Any image in the records is to be skipped; everything else should be reproduced exactly.

= Beginning of Section =

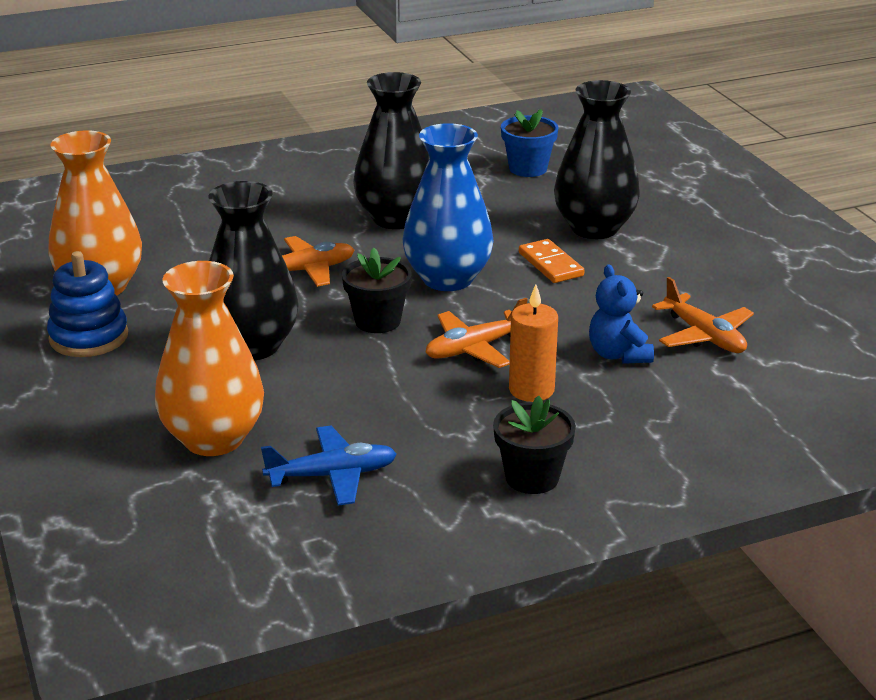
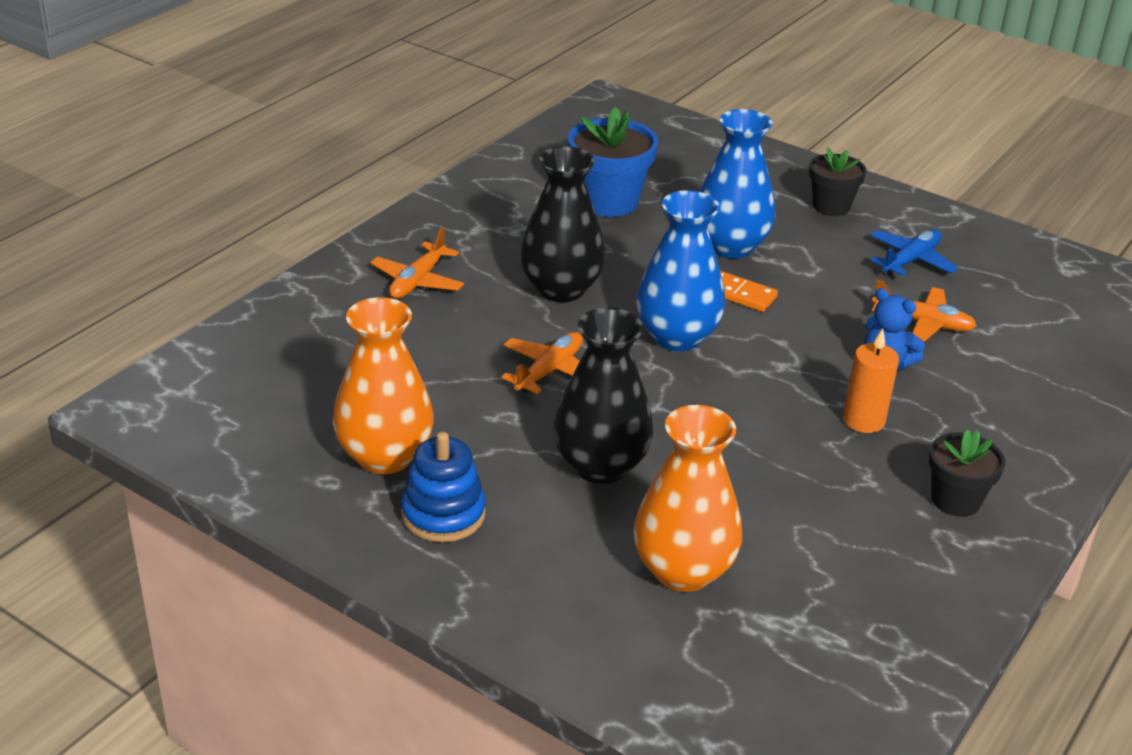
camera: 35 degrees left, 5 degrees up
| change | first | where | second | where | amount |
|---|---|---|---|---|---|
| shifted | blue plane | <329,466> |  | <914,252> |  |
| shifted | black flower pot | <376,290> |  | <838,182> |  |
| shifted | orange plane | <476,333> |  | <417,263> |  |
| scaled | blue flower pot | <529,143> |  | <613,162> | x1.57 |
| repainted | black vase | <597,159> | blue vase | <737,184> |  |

= End of Section =

• _Response_:
camera: 35 degrees left, 5 degrees up
| change | first | where | second | where | amount |
|---|---|---|---|---|---|
| shifted | blue plane | <329,466> |  | <914,252> |  |
| shifted | black flower pot | <376,290> |  | <838,182> |  |
| shifted | orange plane | <476,333> |  | <417,263> |  |
| scaled | blue flower pot | <529,143> |  | <613,162> | x1.57 |
| repainted | black vase | <597,159> | blue vase | <737,184> |  |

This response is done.